<<<<

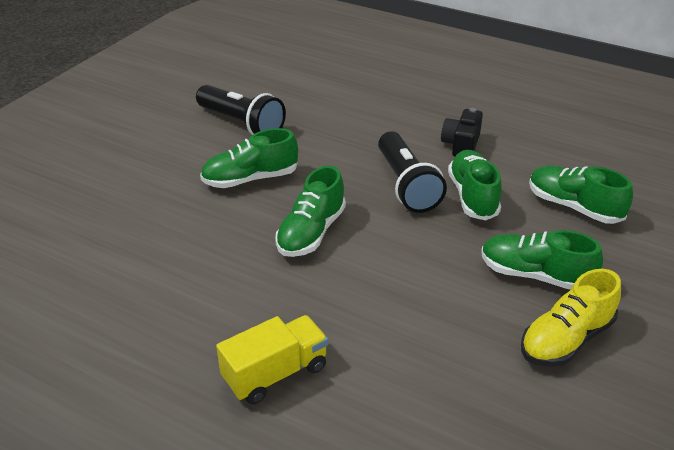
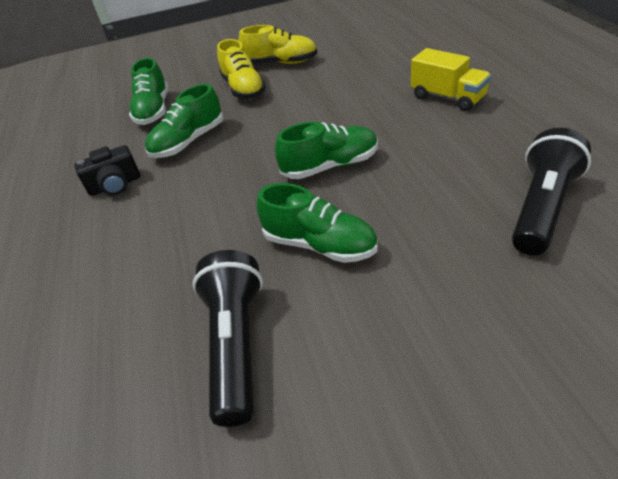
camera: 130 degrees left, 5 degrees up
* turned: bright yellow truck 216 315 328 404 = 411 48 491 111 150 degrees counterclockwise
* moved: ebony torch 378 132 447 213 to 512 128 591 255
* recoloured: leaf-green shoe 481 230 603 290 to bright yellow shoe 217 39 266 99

>>>>

__What is being asked__:
Show the lines of the listing above with "degrees".

__Answer to the problem__:
camera: 130 degrees left, 5 degrees up
* turned: bright yellow truck 216 315 328 404 = 411 48 491 111 150 degrees counterclockwise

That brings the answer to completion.